*** Extracted entries ***

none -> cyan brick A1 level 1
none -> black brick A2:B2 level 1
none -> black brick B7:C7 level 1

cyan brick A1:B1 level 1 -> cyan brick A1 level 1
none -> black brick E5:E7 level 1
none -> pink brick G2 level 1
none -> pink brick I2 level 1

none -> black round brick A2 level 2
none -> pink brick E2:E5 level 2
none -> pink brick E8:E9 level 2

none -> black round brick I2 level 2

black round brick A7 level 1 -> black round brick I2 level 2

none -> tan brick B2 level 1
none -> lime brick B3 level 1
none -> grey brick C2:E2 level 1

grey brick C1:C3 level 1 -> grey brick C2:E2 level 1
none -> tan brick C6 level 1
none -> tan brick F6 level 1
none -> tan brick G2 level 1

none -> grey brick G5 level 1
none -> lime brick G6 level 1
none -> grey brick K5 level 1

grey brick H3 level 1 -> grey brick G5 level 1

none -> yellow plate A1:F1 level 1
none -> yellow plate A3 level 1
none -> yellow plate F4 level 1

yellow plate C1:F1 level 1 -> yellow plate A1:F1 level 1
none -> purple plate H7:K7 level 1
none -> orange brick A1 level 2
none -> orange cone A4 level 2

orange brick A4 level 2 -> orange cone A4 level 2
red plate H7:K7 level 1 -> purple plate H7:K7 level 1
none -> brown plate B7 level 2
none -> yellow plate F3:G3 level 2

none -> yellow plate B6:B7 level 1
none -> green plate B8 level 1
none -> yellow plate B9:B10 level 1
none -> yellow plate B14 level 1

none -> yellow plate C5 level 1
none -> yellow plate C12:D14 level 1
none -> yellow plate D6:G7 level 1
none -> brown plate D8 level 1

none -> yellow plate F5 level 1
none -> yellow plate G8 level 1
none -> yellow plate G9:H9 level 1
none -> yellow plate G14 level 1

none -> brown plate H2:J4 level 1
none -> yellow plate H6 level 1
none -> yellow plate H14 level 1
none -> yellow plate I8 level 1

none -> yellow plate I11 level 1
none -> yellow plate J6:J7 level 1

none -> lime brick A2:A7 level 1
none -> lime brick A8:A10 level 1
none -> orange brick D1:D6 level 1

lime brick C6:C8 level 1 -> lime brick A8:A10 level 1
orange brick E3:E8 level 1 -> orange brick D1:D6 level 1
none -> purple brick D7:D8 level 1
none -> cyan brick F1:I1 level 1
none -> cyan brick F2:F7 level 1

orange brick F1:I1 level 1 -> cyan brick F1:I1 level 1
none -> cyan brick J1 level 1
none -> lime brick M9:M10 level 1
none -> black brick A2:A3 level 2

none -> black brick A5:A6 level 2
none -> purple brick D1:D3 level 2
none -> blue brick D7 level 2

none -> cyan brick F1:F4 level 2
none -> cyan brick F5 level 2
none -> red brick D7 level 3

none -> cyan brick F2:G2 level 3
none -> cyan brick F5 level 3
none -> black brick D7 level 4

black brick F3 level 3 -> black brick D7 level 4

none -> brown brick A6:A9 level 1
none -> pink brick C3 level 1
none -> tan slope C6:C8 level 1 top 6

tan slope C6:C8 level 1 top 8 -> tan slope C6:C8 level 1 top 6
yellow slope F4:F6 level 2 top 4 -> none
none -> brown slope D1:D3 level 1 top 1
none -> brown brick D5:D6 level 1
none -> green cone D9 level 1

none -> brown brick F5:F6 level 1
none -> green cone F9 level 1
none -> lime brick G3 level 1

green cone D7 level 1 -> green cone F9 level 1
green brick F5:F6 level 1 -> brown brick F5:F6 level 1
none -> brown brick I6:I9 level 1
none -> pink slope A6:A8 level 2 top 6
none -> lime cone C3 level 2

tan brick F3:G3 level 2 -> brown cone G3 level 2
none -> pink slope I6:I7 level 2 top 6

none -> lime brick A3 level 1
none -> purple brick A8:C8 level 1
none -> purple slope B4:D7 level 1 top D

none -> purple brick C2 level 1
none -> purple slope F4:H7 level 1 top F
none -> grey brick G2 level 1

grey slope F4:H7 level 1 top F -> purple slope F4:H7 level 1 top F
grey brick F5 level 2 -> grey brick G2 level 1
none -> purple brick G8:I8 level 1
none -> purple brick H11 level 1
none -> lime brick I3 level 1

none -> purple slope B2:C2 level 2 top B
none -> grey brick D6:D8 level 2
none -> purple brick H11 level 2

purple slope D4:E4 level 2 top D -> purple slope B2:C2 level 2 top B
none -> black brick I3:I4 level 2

***

Your instructions:
What you copy out must be exactly the lines from the line containing "none -> brown brick D5:D6 level 1" through the end of the records.

Solution:
none -> brown brick D5:D6 level 1
none -> green cone D9 level 1

none -> brown brick F5:F6 level 1
none -> green cone F9 level 1
none -> lime brick G3 level 1

green cone D7 level 1 -> green cone F9 level 1
green brick F5:F6 level 1 -> brown brick F5:F6 level 1
none -> brown brick I6:I9 level 1
none -> pink slope A6:A8 level 2 top 6
none -> lime cone C3 level 2

tan brick F3:G3 level 2 -> brown cone G3 level 2
none -> pink slope I6:I7 level 2 top 6

none -> lime brick A3 level 1
none -> purple brick A8:C8 level 1
none -> purple slope B4:D7 level 1 top D

none -> purple brick C2 level 1
none -> purple slope F4:H7 level 1 top F
none -> grey brick G2 level 1

grey slope F4:H7 level 1 top F -> purple slope F4:H7 level 1 top F
grey brick F5 level 2 -> grey brick G2 level 1
none -> purple brick G8:I8 level 1
none -> purple brick H11 level 1
none -> lime brick I3 level 1

none -> purple slope B2:C2 level 2 top B
none -> grey brick D6:D8 level 2
none -> purple brick H11 level 2

purple slope D4:E4 level 2 top D -> purple slope B2:C2 level 2 top B
none -> black brick I3:I4 level 2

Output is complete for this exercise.